## Assignment
Among the records below, find the line that has "C7: 68nF (+12V, GND) -> 1.5uF (+12V, GND)"; from there, give the lines again exactly, and stop after the line that has "M3: motor (+12V, MB) -> motor (MB, U2/OA)".

[Records excerpted from a collection]

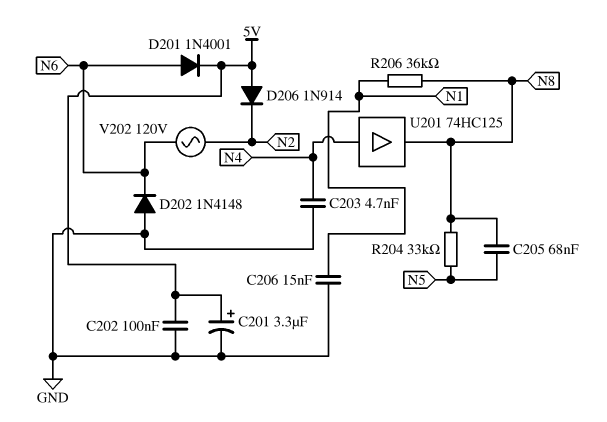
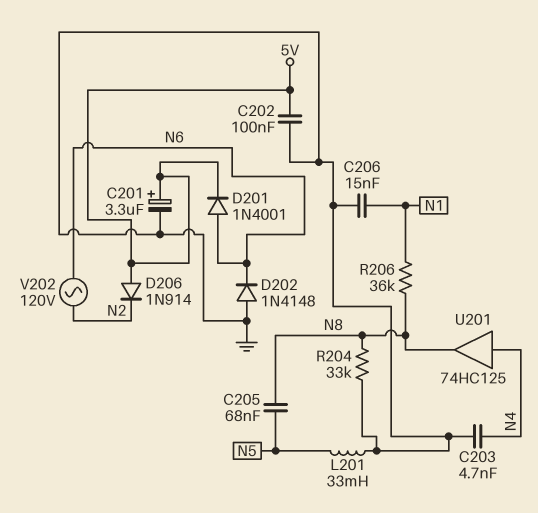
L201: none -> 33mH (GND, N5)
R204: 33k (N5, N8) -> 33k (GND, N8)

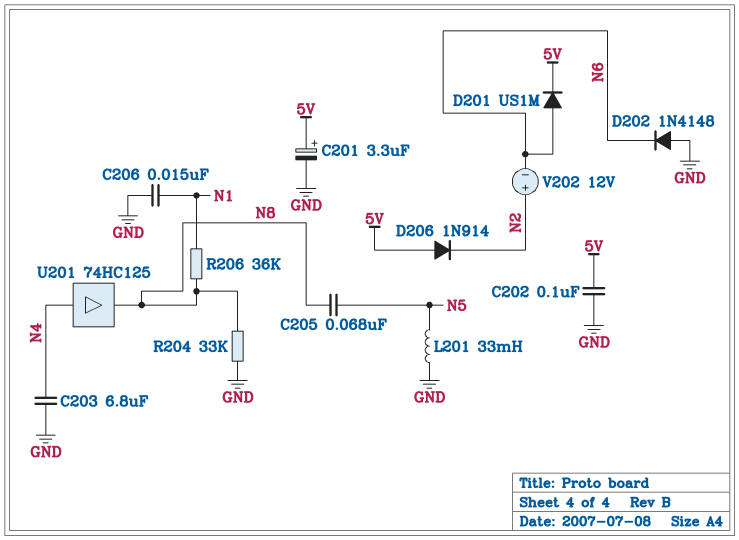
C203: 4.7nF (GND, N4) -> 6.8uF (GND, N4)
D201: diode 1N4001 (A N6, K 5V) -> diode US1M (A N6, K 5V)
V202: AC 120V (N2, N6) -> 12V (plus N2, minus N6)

* * *

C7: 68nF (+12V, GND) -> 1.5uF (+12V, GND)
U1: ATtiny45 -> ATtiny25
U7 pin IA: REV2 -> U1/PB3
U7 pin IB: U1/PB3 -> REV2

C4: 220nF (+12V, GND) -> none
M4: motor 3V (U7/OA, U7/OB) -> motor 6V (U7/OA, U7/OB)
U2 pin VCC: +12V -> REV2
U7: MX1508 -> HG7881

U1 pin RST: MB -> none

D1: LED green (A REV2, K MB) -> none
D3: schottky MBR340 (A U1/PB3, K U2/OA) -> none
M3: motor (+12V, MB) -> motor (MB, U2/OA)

---

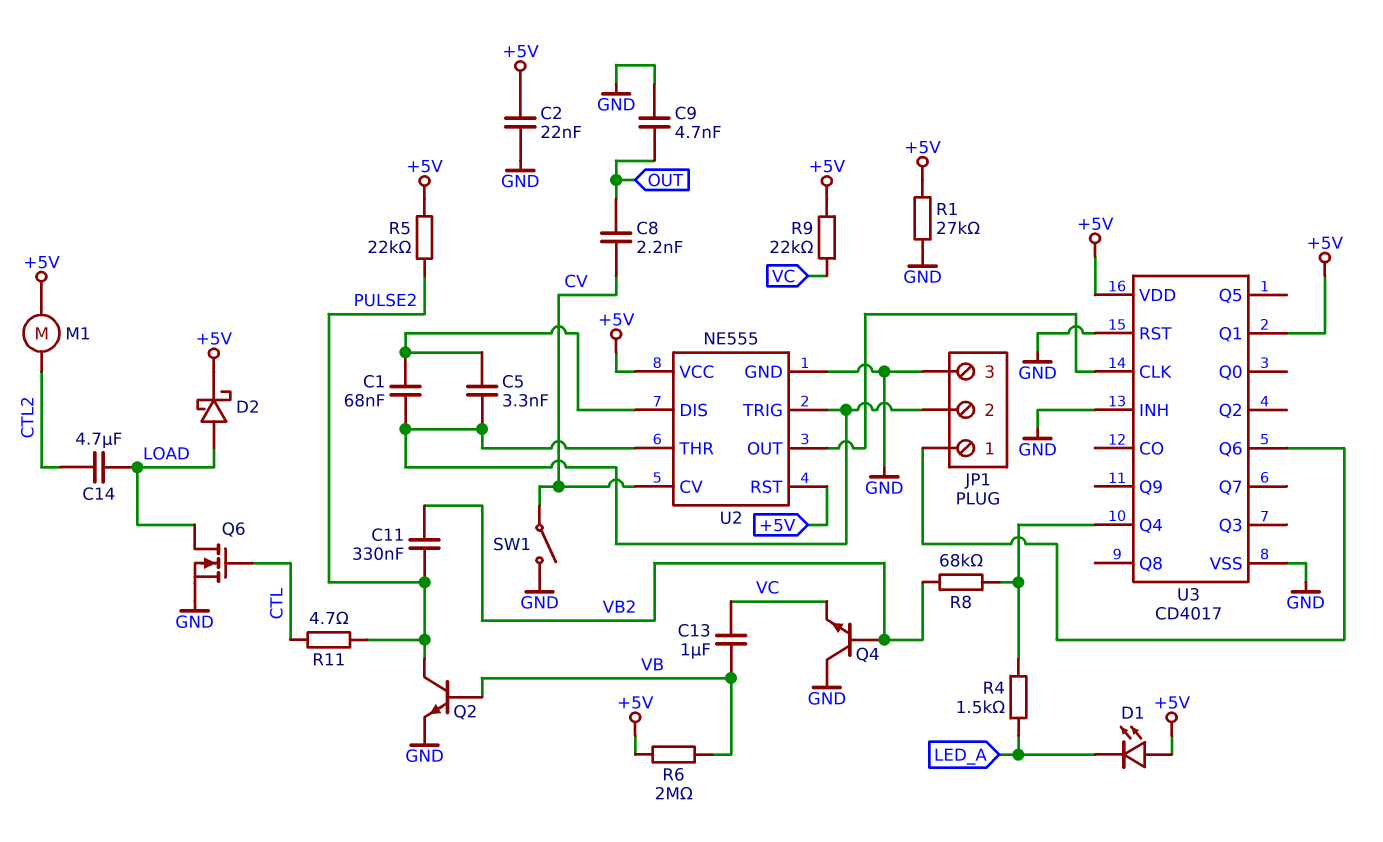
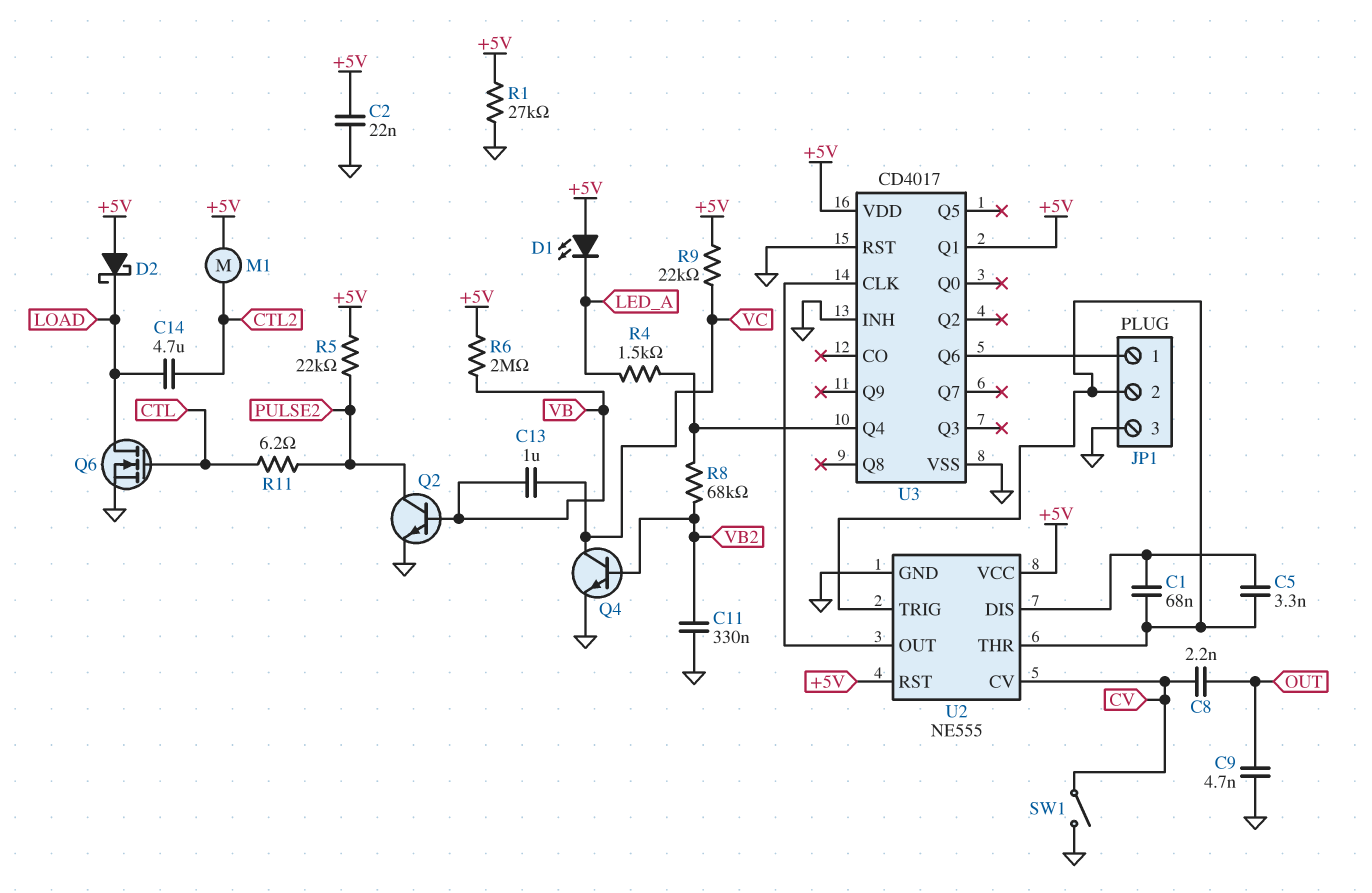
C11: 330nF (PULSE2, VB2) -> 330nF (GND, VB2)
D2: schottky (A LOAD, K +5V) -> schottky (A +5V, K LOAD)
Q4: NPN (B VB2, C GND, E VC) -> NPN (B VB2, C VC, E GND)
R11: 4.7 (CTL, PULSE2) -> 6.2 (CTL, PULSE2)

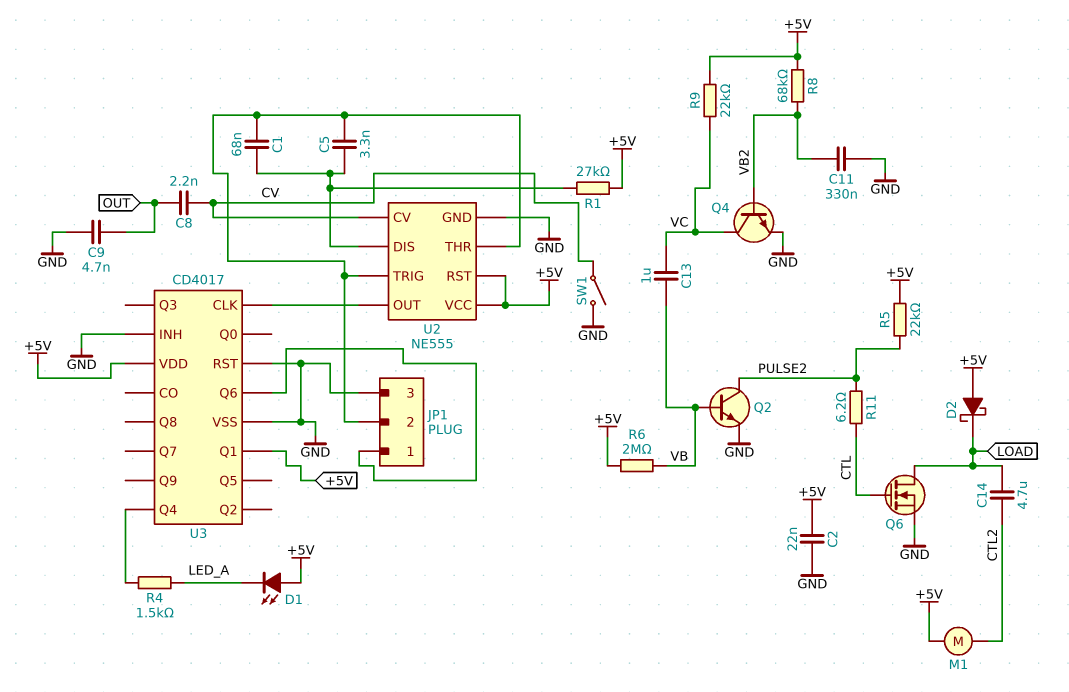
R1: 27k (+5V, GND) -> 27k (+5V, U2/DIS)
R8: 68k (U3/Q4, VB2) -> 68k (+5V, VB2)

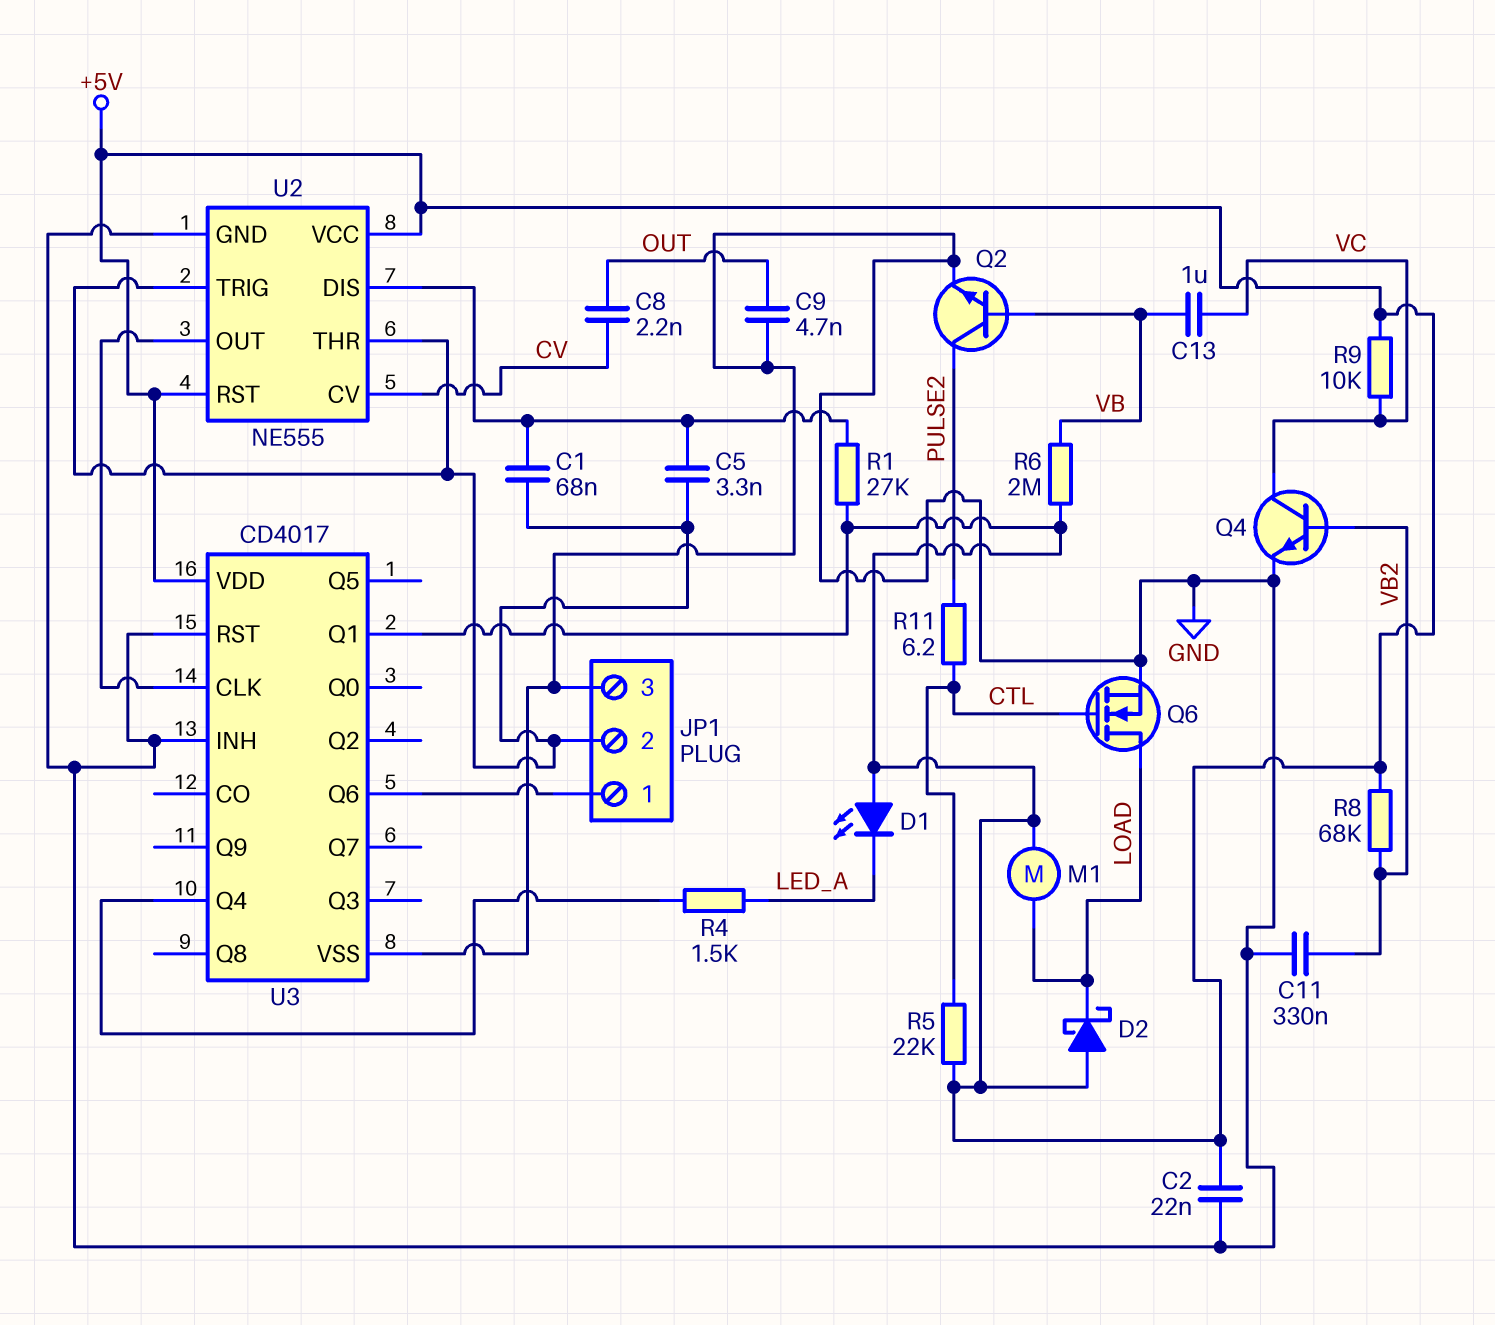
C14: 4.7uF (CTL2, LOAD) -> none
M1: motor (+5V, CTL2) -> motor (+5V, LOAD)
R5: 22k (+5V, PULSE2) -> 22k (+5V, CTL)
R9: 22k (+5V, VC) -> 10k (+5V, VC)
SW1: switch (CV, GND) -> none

## Completed task
C7: 68nF (+12V, GND) -> 1.5uF (+12V, GND)
U1: ATtiny45 -> ATtiny25
U7 pin IA: REV2 -> U1/PB3
U7 pin IB: U1/PB3 -> REV2

C4: 220nF (+12V, GND) -> none
M4: motor 3V (U7/OA, U7/OB) -> motor 6V (U7/OA, U7/OB)
U2 pin VCC: +12V -> REV2
U7: MX1508 -> HG7881

U1 pin RST: MB -> none

D1: LED green (A REV2, K MB) -> none
D3: schottky MBR340 (A U1/PB3, K U2/OA) -> none
M3: motor (+12V, MB) -> motor (MB, U2/OA)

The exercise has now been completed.